* **Brief**: The listing below holds a line with "camera: 135 degrees left, 15 degrees up" and a line with "(713, 97) = (148, 240): grey star -> none". Reproduce those two lines exactly, plus everything between them.

* **Data in this exercise**:
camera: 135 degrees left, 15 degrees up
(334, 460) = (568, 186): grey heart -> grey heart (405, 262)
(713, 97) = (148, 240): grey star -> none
...
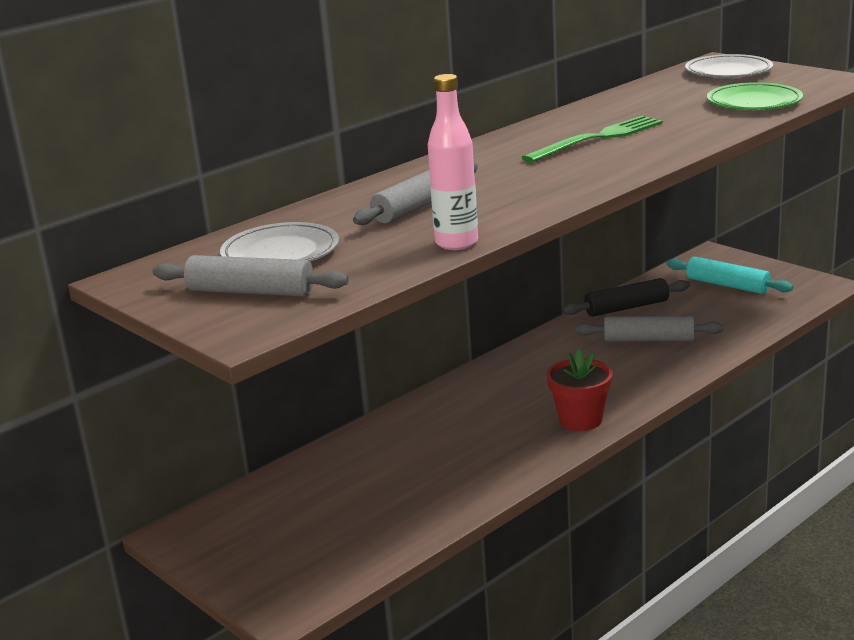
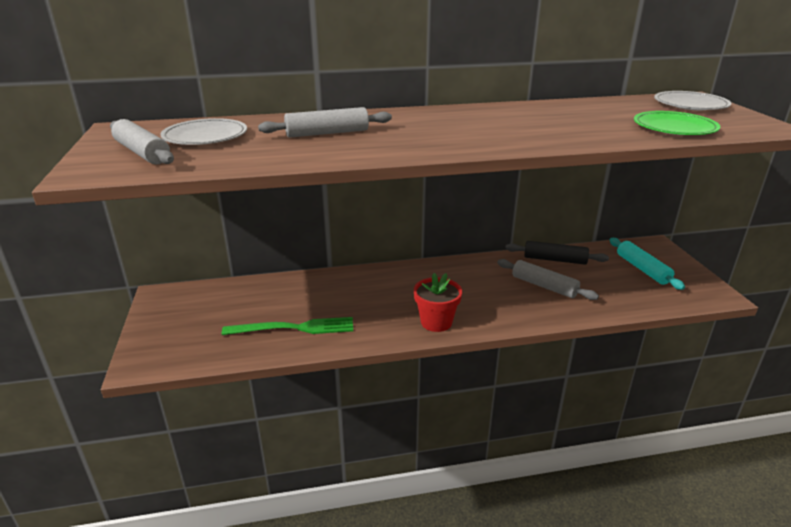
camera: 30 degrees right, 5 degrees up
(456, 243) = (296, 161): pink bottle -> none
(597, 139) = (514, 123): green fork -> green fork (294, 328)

* **Output**:
camera: 135 degrees left, 15 degrees up
(334, 460) = (568, 186): grey heart -> grey heart (405, 262)
(713, 97) = (148, 240): grey star -> none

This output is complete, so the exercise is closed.